TASK INSTRUCTIONS: Please output the records below word for word and omit the pictures.

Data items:
────────────────────────────────────────

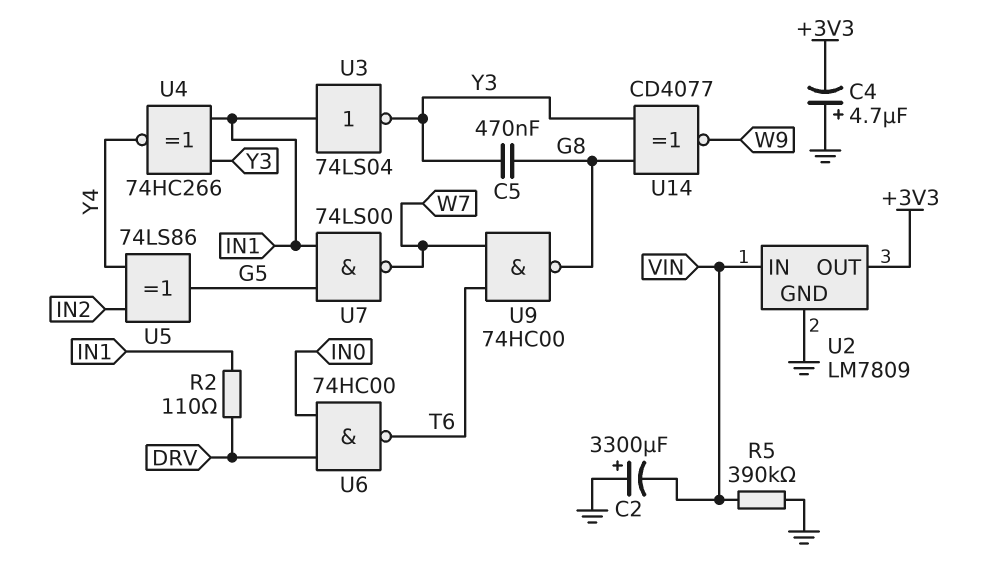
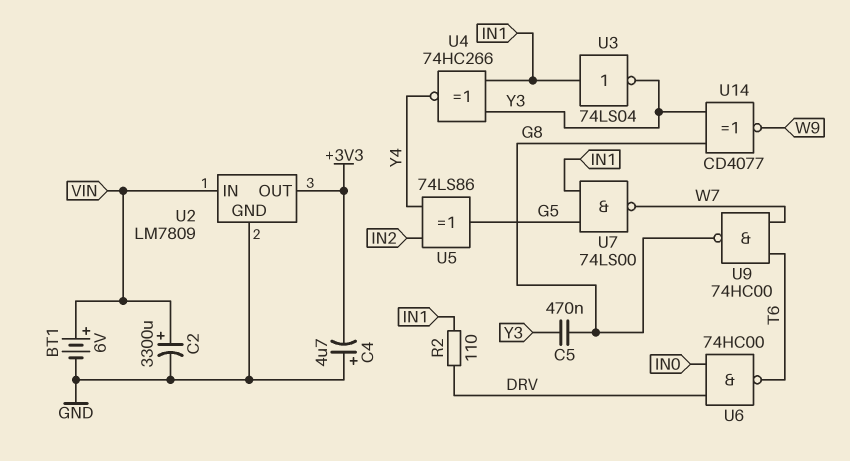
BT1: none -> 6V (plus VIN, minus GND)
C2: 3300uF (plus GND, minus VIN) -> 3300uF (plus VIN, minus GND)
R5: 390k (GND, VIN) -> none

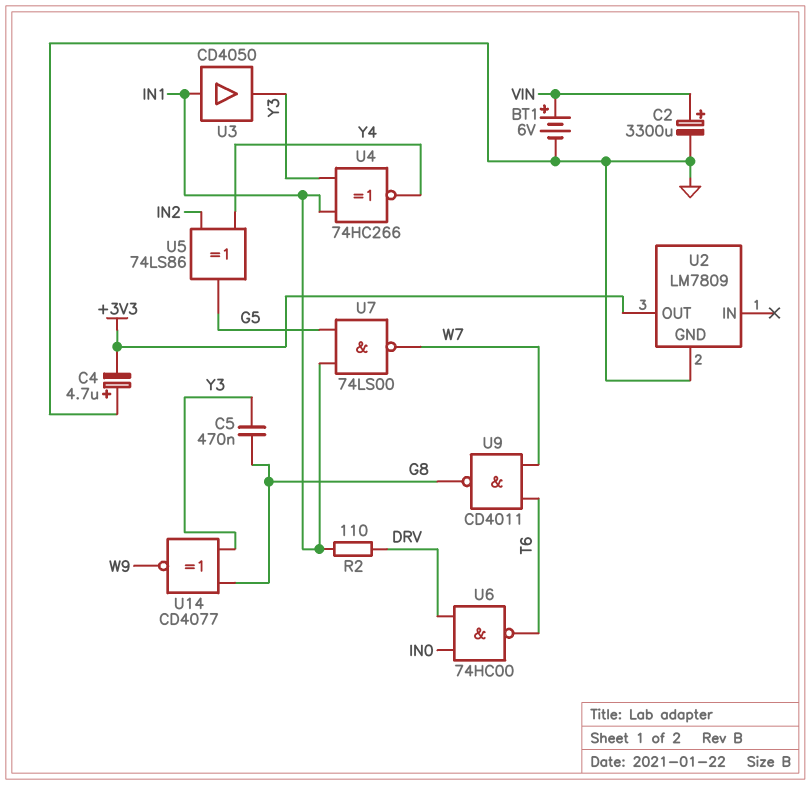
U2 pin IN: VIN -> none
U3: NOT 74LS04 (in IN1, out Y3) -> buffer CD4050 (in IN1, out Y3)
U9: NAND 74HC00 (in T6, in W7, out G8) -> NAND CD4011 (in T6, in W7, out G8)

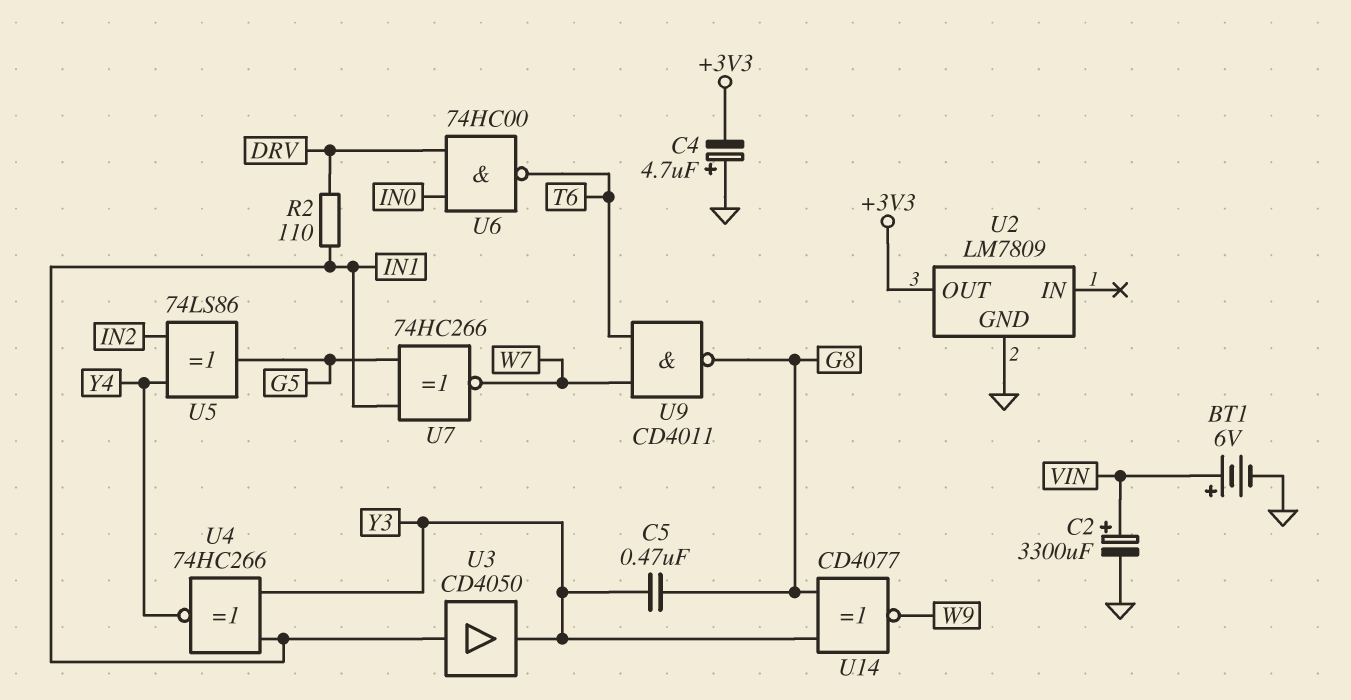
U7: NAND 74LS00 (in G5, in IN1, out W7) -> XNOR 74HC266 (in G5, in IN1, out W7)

────────────────────────────────────────

SOLVED EXERCISE:
BT1: none -> 6V (plus VIN, minus GND)
C2: 3300uF (plus GND, minus VIN) -> 3300uF (plus VIN, minus GND)
R5: 390k (GND, VIN) -> none

U2 pin IN: VIN -> none
U3: NOT 74LS04 (in IN1, out Y3) -> buffer CD4050 (in IN1, out Y3)
U9: NAND 74HC00 (in T6, in W7, out G8) -> NAND CD4011 (in T6, in W7, out G8)

U7: NAND 74LS00 (in G5, in IN1, out W7) -> XNOR 74HC266 (in G5, in IN1, out W7)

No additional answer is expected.